▸ Instructions for the task:
Each line of the material below with the word "white" is to be reported.

▸ Data shown:
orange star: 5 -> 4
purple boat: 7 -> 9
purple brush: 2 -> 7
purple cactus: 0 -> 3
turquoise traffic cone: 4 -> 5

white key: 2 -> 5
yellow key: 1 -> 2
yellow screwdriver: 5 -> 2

---

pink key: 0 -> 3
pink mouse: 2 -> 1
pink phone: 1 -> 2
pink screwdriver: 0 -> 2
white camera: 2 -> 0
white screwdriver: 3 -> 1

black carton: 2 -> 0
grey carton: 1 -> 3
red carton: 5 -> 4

▸ Answer to the problem:
white key: 2 -> 5
white camera: 2 -> 0
white screwdriver: 3 -> 1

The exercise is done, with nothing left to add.